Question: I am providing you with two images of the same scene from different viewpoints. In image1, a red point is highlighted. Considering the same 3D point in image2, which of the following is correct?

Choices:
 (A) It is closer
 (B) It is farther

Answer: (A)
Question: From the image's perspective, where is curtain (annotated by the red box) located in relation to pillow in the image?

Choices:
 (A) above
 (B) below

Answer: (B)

■ ■ ■

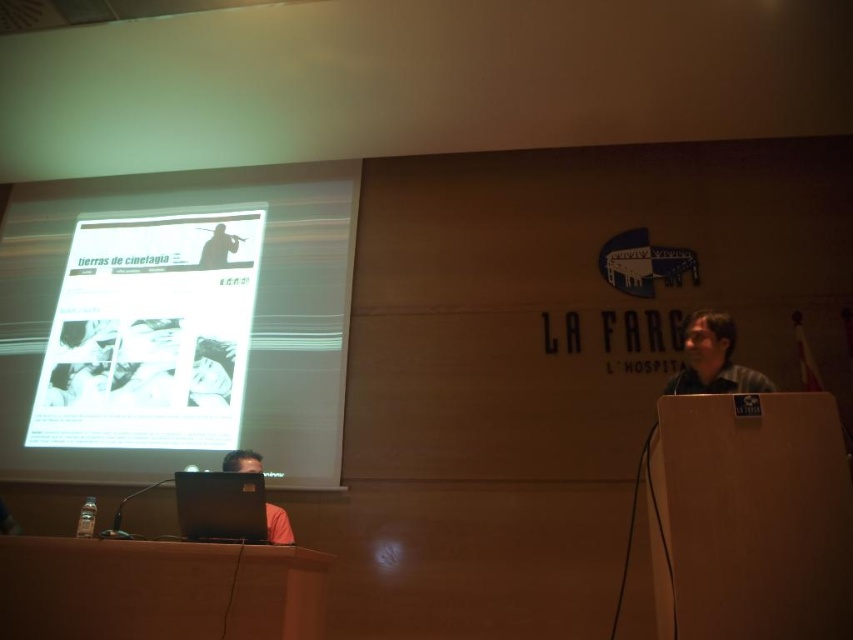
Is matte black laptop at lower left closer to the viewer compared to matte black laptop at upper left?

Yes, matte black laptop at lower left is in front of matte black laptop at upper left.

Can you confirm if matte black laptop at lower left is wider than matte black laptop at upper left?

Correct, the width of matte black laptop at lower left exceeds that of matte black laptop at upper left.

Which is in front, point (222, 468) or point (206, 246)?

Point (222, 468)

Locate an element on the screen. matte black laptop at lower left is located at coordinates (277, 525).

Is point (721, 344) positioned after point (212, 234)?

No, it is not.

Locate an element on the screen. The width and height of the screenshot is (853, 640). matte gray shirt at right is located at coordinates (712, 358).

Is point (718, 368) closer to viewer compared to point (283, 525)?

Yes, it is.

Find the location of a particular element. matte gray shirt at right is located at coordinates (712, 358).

■ ■ ■

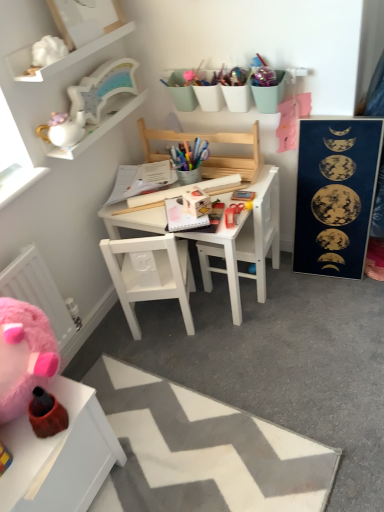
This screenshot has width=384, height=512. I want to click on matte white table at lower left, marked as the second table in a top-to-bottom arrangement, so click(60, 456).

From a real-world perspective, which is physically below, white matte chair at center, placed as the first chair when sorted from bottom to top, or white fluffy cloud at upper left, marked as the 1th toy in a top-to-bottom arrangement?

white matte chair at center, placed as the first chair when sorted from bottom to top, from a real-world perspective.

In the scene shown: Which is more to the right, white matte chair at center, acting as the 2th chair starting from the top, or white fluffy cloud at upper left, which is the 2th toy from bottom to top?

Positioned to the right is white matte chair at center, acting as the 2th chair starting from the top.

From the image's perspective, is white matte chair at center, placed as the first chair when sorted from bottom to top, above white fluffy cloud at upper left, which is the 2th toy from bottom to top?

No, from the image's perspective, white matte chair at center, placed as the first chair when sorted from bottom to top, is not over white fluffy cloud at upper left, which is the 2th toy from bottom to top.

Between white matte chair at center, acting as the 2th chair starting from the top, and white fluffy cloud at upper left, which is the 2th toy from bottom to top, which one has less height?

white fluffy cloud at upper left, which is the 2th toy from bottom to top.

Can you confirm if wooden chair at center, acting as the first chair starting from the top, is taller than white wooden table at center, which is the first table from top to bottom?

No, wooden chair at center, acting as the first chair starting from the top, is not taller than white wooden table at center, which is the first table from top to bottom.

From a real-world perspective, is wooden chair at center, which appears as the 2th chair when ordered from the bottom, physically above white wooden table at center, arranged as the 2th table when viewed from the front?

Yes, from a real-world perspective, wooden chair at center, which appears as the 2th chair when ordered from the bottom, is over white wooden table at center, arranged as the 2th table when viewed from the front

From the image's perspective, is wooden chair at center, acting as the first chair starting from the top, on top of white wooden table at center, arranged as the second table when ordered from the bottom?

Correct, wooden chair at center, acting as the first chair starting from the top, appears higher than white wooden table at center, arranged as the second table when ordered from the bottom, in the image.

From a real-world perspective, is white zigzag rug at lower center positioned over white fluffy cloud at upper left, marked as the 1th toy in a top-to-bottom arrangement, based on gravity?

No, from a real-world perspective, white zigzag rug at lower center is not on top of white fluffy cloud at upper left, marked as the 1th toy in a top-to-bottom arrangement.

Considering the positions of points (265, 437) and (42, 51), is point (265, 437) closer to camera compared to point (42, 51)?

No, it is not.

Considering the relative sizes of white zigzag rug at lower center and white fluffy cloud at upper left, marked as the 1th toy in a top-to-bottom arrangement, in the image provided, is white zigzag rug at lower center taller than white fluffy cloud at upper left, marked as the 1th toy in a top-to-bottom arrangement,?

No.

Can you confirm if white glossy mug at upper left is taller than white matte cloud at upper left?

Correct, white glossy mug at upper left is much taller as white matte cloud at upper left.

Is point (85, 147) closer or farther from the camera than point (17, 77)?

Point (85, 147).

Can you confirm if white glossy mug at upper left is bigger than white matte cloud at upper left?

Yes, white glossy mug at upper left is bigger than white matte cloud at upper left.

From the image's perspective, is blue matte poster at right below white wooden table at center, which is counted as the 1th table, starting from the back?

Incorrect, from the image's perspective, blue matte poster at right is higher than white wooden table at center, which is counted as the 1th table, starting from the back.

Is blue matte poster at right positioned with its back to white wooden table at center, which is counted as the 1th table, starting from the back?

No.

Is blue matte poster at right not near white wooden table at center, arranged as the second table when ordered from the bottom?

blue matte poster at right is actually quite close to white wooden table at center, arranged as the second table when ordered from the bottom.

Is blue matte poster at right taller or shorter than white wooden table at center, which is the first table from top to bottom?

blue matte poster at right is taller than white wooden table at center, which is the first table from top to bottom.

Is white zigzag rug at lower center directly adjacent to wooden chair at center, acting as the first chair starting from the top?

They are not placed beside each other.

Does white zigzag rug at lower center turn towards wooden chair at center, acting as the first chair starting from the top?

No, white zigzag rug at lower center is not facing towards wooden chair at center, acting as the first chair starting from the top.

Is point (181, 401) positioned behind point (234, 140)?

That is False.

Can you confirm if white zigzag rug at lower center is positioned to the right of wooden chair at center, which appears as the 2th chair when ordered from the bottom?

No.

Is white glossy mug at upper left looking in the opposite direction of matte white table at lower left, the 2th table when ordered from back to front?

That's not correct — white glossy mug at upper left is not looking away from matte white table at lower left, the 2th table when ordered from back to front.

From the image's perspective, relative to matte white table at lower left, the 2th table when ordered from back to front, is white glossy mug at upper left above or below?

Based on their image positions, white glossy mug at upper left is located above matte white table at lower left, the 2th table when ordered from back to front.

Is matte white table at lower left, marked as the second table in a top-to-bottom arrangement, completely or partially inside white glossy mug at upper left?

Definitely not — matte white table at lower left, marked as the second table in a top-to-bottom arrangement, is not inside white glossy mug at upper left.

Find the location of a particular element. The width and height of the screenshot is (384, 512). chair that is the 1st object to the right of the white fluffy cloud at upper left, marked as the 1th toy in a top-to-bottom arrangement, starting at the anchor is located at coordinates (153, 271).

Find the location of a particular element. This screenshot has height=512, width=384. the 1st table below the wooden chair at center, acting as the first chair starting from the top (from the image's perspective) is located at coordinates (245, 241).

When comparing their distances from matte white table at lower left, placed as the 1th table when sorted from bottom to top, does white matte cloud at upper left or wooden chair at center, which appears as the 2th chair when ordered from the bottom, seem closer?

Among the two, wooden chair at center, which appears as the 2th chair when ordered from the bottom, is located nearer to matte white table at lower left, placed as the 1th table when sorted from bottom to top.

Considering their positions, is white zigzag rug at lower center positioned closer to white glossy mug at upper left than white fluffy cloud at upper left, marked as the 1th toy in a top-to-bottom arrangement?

■ ■ ■

Rename "blue matte poster" to "green matte poster" in the items, starting at the line that contains "Incorrect, from the" and ending at the line that contains "blue matte poster at right is taller". Write out only those lines, with everything else left unchanged.

| Solution |
Incorrect, from the image's perspective, green matte poster at right is higher than white wooden table at center, which is counted as the 1th table, starting from the back.

Is green matte poster at right positioned with its back to white wooden table at center, which is counted as the 1th table, starting from the back?

No.

Is green matte poster at right not near white wooden table at center, arranged as the second table when ordered from the bottom?

green matte poster at right is actually quite close to white wooden table at center, arranged as the second table when ordered from the bottom.

Is green matte poster at right taller or shorter than white wooden table at center, which is the first table from top to bottom?

green matte poster at right is taller than white wooden table at center, which is the first table from top to bottom.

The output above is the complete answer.